● **EXERCISE GOAL**
Please reproduce all of the data exactly as it appears, but skip the pictures.

● **INFORMATION SHOWN**

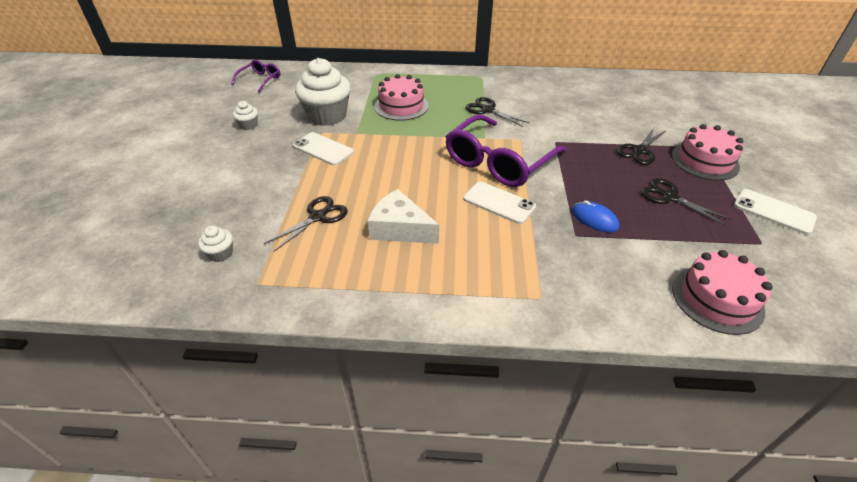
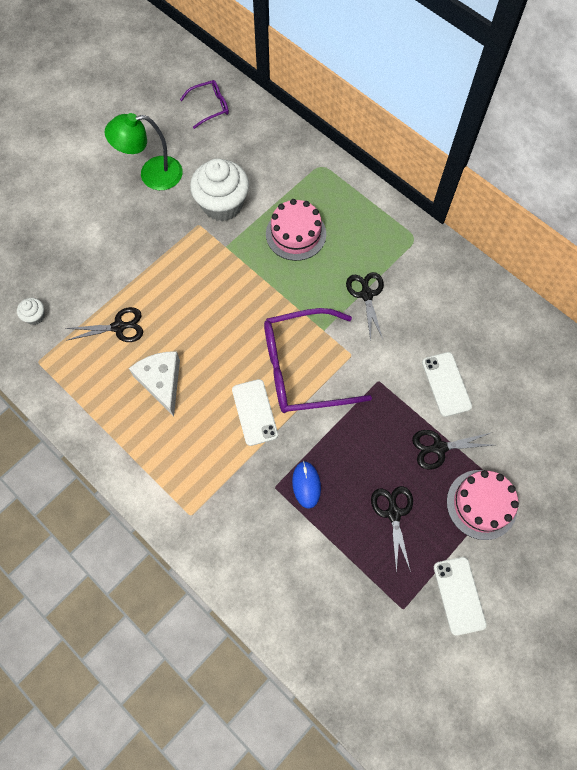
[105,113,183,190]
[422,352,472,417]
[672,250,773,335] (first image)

● **TASK ANSWER**
[105,113,183,190]
[422,352,472,417]
[672,250,773,335] (first image)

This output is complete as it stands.